[Records from a data collection]
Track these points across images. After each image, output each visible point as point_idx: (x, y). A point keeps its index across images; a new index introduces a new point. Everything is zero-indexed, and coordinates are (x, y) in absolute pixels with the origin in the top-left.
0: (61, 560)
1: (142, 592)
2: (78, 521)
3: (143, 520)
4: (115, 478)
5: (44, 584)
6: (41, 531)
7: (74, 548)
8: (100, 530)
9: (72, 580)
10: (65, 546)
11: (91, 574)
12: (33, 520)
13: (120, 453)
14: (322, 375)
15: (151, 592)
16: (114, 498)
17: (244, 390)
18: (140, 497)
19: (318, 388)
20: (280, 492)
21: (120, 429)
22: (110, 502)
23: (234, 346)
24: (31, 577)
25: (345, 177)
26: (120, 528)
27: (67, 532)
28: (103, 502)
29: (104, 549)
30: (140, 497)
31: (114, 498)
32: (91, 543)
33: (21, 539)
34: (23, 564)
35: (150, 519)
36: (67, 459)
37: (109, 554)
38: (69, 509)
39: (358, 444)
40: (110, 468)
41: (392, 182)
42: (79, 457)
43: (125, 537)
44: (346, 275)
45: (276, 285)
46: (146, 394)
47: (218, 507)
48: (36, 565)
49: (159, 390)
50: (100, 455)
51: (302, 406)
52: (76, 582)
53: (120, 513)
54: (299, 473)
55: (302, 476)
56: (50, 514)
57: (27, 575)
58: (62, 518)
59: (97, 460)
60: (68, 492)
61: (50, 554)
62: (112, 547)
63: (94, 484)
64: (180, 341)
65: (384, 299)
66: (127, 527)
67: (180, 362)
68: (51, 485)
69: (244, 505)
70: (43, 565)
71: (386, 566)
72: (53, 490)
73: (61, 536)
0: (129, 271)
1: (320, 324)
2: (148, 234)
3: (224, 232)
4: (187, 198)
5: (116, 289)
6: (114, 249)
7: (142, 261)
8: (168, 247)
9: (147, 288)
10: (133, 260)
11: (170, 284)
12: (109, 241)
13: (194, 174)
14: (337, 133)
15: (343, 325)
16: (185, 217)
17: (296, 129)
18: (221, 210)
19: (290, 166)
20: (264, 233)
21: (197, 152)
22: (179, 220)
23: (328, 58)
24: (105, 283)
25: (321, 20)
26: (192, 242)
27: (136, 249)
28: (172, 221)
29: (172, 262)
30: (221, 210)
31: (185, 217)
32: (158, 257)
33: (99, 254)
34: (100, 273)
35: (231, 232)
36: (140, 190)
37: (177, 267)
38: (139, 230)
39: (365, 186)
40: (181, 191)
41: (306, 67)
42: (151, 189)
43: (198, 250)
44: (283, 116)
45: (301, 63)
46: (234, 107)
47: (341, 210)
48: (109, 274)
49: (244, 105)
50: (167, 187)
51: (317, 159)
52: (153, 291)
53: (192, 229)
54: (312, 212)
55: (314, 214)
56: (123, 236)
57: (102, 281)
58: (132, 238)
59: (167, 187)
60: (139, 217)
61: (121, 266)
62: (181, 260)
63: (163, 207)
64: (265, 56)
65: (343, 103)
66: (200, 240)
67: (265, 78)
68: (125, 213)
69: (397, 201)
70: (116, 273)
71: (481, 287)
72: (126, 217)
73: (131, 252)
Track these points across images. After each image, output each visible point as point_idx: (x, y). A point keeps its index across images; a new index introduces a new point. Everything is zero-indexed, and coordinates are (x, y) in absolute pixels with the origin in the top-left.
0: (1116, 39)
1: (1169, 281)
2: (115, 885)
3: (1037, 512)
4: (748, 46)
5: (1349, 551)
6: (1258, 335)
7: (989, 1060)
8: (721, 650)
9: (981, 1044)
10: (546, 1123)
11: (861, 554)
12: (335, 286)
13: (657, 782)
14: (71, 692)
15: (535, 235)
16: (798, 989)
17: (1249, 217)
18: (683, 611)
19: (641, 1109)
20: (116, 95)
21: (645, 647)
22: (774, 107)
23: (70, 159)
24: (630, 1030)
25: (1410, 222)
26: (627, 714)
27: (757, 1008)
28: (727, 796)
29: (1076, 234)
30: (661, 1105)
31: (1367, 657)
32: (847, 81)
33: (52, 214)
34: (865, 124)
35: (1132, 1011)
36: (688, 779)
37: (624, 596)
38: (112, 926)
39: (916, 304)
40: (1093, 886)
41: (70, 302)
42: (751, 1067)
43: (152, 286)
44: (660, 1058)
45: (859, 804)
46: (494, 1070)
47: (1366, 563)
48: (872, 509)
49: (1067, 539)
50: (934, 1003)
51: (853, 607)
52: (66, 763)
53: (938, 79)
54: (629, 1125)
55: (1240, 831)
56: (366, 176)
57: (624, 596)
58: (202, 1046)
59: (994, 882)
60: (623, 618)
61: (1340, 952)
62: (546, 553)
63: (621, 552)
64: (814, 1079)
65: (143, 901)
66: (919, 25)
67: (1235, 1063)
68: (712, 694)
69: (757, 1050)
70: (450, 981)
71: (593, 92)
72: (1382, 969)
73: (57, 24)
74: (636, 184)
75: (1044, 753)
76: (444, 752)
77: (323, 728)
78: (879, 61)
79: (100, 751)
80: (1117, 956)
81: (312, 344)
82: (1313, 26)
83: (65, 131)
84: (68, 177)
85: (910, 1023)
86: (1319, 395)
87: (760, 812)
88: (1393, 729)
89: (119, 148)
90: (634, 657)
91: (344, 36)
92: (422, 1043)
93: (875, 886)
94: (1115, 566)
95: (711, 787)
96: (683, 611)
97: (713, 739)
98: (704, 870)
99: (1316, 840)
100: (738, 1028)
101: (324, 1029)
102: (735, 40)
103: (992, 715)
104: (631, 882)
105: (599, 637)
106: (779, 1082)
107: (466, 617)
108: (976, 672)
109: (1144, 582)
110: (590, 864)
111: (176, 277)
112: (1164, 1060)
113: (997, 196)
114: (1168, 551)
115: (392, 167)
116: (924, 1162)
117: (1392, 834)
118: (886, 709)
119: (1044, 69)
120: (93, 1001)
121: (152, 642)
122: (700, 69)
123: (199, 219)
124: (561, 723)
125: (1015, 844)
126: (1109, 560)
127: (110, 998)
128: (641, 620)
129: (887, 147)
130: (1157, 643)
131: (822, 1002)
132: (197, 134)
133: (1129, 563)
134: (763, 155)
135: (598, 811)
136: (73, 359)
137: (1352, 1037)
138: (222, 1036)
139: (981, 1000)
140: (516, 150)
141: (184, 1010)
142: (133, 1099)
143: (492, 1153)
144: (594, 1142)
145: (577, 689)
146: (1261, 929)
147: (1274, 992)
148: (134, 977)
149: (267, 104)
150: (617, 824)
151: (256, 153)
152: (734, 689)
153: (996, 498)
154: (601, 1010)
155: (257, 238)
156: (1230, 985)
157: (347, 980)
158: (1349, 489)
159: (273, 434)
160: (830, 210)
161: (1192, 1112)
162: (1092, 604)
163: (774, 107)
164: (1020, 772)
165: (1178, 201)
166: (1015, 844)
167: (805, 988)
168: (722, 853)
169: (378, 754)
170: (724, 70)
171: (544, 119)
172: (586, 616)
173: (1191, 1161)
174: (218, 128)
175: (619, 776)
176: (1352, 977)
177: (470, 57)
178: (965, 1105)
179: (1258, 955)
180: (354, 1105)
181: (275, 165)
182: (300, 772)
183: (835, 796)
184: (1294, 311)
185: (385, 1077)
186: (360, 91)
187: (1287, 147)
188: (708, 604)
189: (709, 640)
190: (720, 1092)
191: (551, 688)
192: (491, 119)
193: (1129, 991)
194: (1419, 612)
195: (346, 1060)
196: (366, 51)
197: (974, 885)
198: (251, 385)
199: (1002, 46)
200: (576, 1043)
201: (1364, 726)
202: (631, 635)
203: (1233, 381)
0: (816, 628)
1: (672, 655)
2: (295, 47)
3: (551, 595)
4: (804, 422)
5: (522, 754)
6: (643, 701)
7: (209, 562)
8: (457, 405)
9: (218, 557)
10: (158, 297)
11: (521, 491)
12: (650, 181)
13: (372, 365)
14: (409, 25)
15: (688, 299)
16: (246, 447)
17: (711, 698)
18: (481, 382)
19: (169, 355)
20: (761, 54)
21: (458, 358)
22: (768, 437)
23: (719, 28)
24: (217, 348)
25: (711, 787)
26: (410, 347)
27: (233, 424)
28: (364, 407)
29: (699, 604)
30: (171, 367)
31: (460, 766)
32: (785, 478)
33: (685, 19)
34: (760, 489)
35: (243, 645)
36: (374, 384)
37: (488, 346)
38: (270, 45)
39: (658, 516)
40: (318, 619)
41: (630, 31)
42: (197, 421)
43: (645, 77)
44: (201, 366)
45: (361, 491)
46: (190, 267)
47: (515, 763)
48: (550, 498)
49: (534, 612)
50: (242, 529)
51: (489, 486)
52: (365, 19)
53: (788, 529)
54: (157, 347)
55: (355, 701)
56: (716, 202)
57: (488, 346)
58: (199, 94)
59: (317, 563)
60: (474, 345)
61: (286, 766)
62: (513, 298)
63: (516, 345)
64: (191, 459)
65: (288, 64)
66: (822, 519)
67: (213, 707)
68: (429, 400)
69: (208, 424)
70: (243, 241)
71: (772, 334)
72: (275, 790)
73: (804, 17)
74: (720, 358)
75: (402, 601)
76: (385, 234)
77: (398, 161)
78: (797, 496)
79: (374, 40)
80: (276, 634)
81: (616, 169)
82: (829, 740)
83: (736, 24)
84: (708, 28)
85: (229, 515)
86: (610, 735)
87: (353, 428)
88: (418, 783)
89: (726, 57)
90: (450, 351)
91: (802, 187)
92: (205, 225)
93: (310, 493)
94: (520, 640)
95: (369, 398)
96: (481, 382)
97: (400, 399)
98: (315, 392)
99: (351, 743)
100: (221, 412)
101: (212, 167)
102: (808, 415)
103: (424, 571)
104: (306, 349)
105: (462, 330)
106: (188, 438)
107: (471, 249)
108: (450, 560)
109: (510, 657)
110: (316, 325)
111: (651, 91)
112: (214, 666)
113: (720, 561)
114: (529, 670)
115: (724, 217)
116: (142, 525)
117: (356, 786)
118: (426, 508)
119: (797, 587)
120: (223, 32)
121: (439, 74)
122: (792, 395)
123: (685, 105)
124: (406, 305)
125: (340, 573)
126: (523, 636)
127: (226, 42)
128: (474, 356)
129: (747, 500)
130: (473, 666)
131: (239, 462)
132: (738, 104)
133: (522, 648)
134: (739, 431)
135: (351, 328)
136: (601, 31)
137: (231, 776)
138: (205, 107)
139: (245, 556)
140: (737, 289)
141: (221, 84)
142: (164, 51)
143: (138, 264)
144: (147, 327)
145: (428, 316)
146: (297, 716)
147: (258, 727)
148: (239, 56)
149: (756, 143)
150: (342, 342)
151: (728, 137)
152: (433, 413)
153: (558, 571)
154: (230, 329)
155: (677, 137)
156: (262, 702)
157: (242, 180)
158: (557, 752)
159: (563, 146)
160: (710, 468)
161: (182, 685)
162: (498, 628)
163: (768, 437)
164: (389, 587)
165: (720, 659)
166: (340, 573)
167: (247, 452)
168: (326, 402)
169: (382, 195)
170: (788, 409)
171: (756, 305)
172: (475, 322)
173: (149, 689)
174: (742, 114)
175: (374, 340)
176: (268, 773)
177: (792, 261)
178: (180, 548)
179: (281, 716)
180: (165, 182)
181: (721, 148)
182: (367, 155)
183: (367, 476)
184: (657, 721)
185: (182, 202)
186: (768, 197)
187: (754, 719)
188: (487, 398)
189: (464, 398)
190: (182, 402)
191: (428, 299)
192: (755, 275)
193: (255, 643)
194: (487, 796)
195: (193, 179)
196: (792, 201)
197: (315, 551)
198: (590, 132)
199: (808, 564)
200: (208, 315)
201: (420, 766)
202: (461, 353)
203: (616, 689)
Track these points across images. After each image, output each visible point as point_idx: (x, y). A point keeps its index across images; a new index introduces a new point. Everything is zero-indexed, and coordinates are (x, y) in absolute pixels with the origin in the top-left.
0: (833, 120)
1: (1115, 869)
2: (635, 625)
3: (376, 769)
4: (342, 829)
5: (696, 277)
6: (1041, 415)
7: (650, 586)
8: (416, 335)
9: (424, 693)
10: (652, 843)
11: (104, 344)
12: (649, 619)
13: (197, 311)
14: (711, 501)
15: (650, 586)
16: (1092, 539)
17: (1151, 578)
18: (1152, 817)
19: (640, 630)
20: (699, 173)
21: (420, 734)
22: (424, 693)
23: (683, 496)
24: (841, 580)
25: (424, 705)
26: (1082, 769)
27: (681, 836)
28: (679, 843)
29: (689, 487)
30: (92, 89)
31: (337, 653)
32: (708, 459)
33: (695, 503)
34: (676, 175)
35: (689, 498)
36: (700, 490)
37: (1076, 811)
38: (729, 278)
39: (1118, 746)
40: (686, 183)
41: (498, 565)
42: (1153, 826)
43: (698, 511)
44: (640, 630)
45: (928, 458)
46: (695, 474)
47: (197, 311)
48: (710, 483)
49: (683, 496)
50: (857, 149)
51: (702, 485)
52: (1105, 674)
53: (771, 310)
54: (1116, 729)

• **WRITTEN INSTRUCTION**
Give the lines from the start of the items through the line containing "20: (264, 233)" as a Markdown table with the columns Row and Line. Number each row and leave out blank lines.

• **REPLY TO THE TASK**
| Row | Line |
|---|---|
| 1 | Track these points across images. After each image, output each visible point as point_idx: (x, y). A point keeps its index across images; a new index introduces a new point. Everything is zero-indexed, and coordinates are (x, y) in absolute pixels with the origin in the top-left. |
| 2 | 0: (61, 560) |
| 3 | 1: (142, 592) |
| 4 | 2: (78, 521) |
| 5 | 3: (143, 520) |
| 6 | 4: (115, 478) |
| 7 | 5: (44, 584) |
| 8 | 6: (41, 531) |
| 9 | 7: (74, 548) |
| 10 | 8: (100, 530) |
| 11 | 9: (72, 580) |
| 12 | 10: (65, 546) |
| 13 | 11: (91, 574) |
| 14 | 12: (33, 520) |
| 15 | 13: (120, 453) |
| 16 | 14: (322, 375) |
| 17 | 15: (151, 592) |
| 18 | 16: (114, 498) |
| 19 | 17: (244, 390) |
| 20 | 18: (140, 497) |
| 21 | 19: (318, 388) |
| 22 | 20: (280, 492) |
| 23 | 21: (120, 429) |
| 24 | 22: (110, 502) |
| 25 | 23: (234, 346) |
| 26 | 24: (31, 577) |
| 27 | 25: (345, 177) |
| 28 | 26: (120, 528) |
| 29 | 27: (67, 532) |
| 30 | 28: (103, 502) |
| 31 | 29: (104, 549) |
| 32 | 30: (140, 497) |
| 33 | 31: (114, 498) |
| 34 | 32: (91, 543) |
| 35 | 33: (21, 539) |
| 36 | 34: (23, 564) |
| 37 | 35: (150, 519) |
| 38 | 36: (67, 459) |
| 39 | 37: (109, 554) |
| 40 | 38: (69, 509) |
| 41 | 39: (358, 444) |
| 42 | 40: (110, 468) |
| 43 | 41: (392, 182) |
| 44 | 42: (79, 457) |
| 45 | 43: (125, 537) |
| 46 | 44: (346, 275) |
| 47 | 45: (276, 285) |
| 48 | 46: (146, 394) |
| 49 | 47: (218, 507) |
| 50 | 48: (36, 565) |
| 51 | 49: (159, 390) |
| 52 | 50: (100, 455) |
| 53 | 51: (302, 406) |
| 54 | 52: (76, 582) |
| 55 | 53: (120, 513) |
| 56 | 54: (299, 473) |
| 57 | 55: (302, 476) |
| 58 | 56: (50, 514) |
| 59 | 57: (27, 575) |
| 60 | 58: (62, 518) |
| 61 | 59: (97, 460) |
| 62 | 60: (68, 492) |
| 63 | 61: (50, 554) |
| 64 | 62: (112, 547) |
| 65 | 63: (94, 484) |
| 66 | 64: (180, 341) |
| 67 | 65: (384, 299) |
| 68 | 66: (127, 527) |
| 69 | 67: (180, 362) |
| 70 | 68: (51, 485) |
| 71 | 69: (244, 505) |
| 72 | 70: (43, 565) |
| 73 | 71: (386, 566) |
| 74 | 72: (53, 490) |
| 75 | 73: (61, 536) |
| 76 | 0: (129, 271) |
| 77 | 1: (320, 324) |
| 78 | 2: (148, 234) |
| 79 | 3: (224, 232) |
| 80 | 4: (187, 198) |
| 81 | 5: (116, 289) |
| 82 | 6: (114, 249) |
| 83 | 7: (142, 261) |
| 84 | 8: (168, 247) |
| 85 | 9: (147, 288) |
| 86 | 10: (133, 260) |
| 87 | 11: (170, 284) |
| 88 | 12: (109, 241) |
| 89 | 13: (194, 174) |
| 90 | 14: (337, 133) |
| 91 | 15: (343, 325) |
| 92 | 16: (185, 217) |
| 93 | 17: (296, 129) |
| 94 | 18: (221, 210) |
| 95 | 19: (290, 166) |
| 96 | 20: (264, 233) |